Only the lines from the one containing "grey clock: 0 -> 2" through the end of the listing below belong in your answer; retype them exactly.
═══ Dataset excerpts ═══
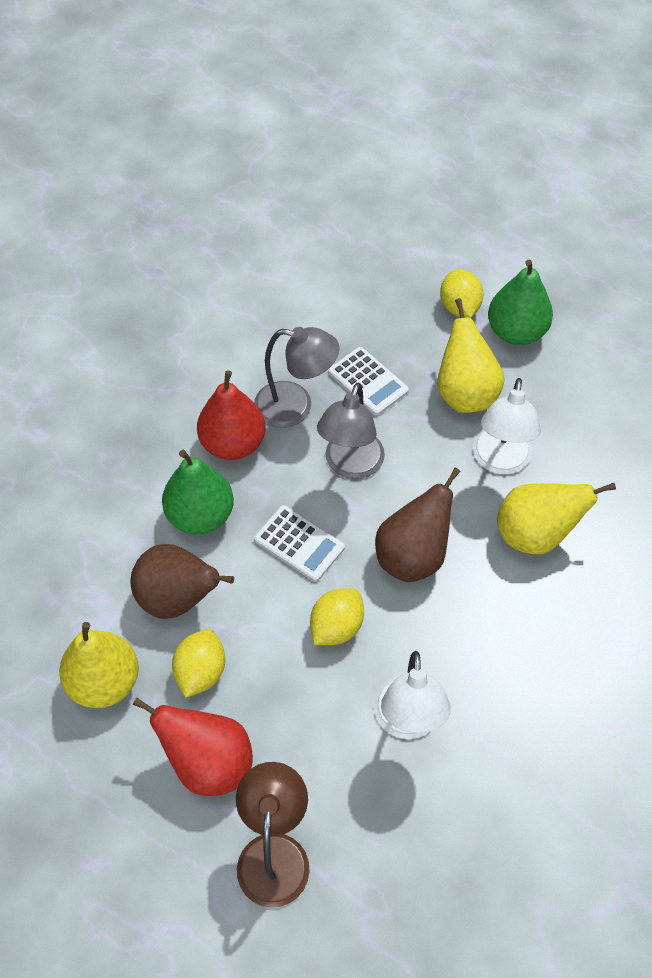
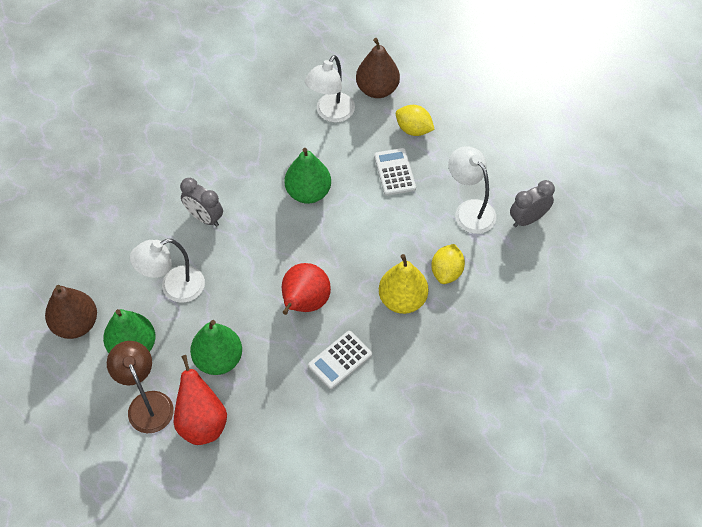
green pear: 2 -> 3
grey clock: 0 -> 2
grey lamp: 2 -> 0
white lamp: 2 -> 3
yellow lemon: 3 -> 2
yellow pear: 3 -> 1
═══
▶ **Result**
grey clock: 0 -> 2
grey lamp: 2 -> 0
white lamp: 2 -> 3
yellow lemon: 3 -> 2
yellow pear: 3 -> 1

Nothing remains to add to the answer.